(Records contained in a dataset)
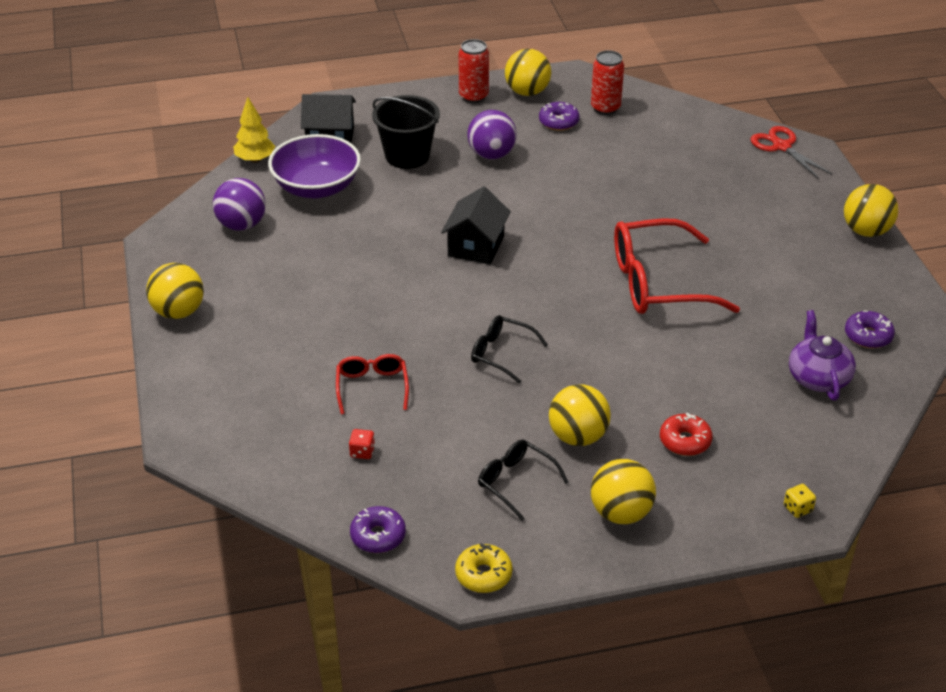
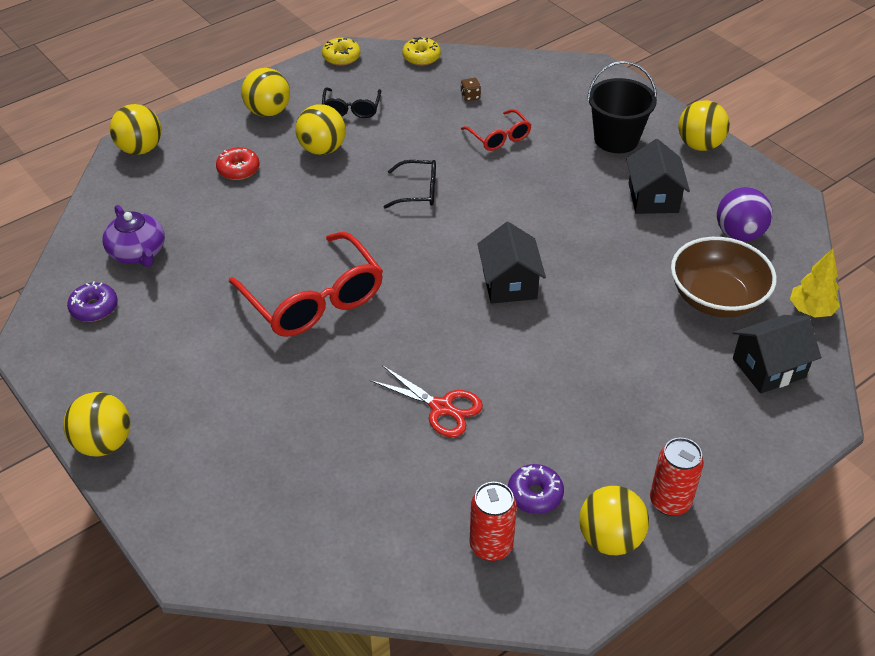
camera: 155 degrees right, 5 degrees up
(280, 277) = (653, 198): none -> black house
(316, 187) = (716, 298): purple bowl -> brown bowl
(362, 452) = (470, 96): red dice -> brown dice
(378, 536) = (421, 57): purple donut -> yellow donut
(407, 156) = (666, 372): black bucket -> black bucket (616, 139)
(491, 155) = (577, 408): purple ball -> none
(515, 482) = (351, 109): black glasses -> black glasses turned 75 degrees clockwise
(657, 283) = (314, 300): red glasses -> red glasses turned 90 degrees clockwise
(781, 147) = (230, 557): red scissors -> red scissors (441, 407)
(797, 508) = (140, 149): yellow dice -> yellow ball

=== TRY IT ===
Only the text of the entries above, transcribed exactly, should be given; leave out pictures.

=== RESULT ===
camera: 155 degrees right, 5 degrees up
(280, 277) = (653, 198): none -> black house
(316, 187) = (716, 298): purple bowl -> brown bowl
(362, 452) = (470, 96): red dice -> brown dice
(378, 536) = (421, 57): purple donut -> yellow donut
(407, 156) = (666, 372): black bucket -> black bucket (616, 139)
(491, 155) = (577, 408): purple ball -> none
(515, 482) = (351, 109): black glasses -> black glasses turned 75 degrees clockwise
(657, 283) = (314, 300): red glasses -> red glasses turned 90 degrees clockwise
(781, 147) = (230, 557): red scissors -> red scissors (441, 407)
(797, 508) = (140, 149): yellow dice -> yellow ball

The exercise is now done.